(Records drawn from a dataset)
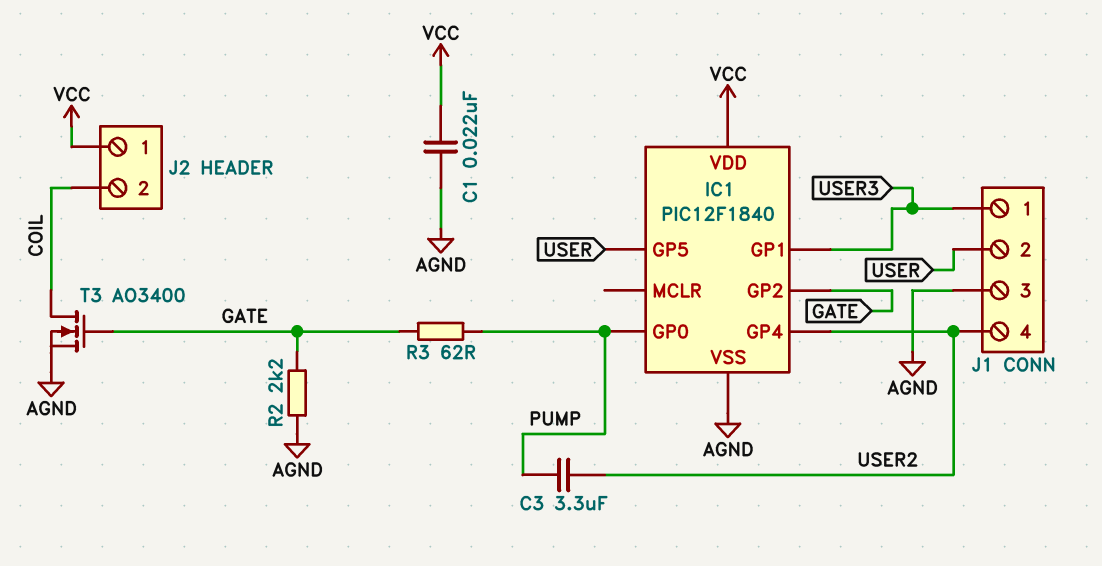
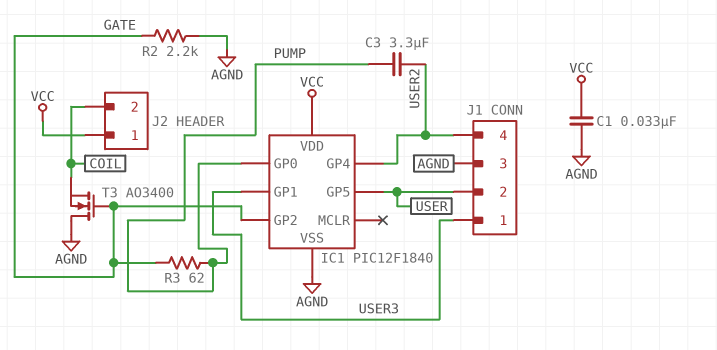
C1: 22nF (AGND, VCC) -> 33nF (AGND, VCC)
T3: NMOS AO3400 (G GATE, D COIL, S AGND) -> NMOS AO3400 (G GATE, D AGND, S COIL)

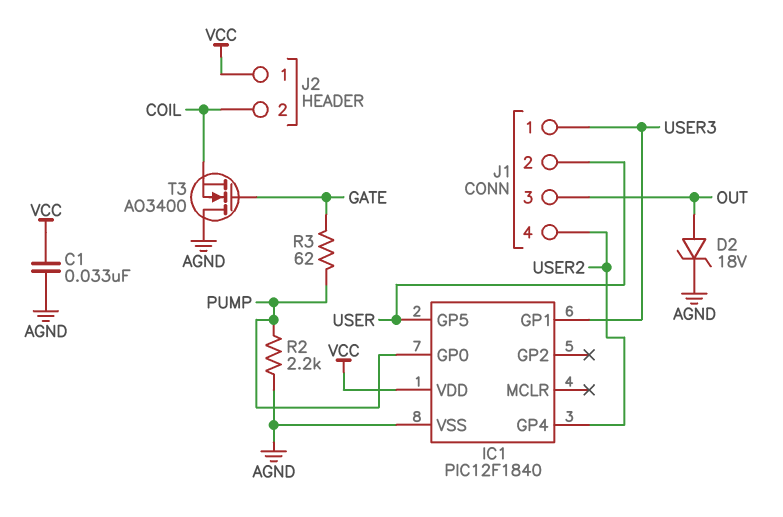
C3: 3.3uF (PUMP, USER2) -> none
D2: none -> zener 18V (A OUT, K AGND)
IC1 pin GP2: GATE -> none
J1 pin 3: AGND -> OUT
R2: 2.2k (AGND, GATE) -> 2.2k (AGND, PUMP)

■ Directions ■
Set every record down exactly, omitting pictures.

■ Expected output ■
C1: 22nF (AGND, VCC) -> 33nF (AGND, VCC)
T3: NMOS AO3400 (G GATE, D COIL, S AGND) -> NMOS AO3400 (G GATE, D AGND, S COIL)

C3: 3.3uF (PUMP, USER2) -> none
D2: none -> zener 18V (A OUT, K AGND)
IC1 pin GP2: GATE -> none
J1 pin 3: AGND -> OUT
R2: 2.2k (AGND, GATE) -> 2.2k (AGND, PUMP)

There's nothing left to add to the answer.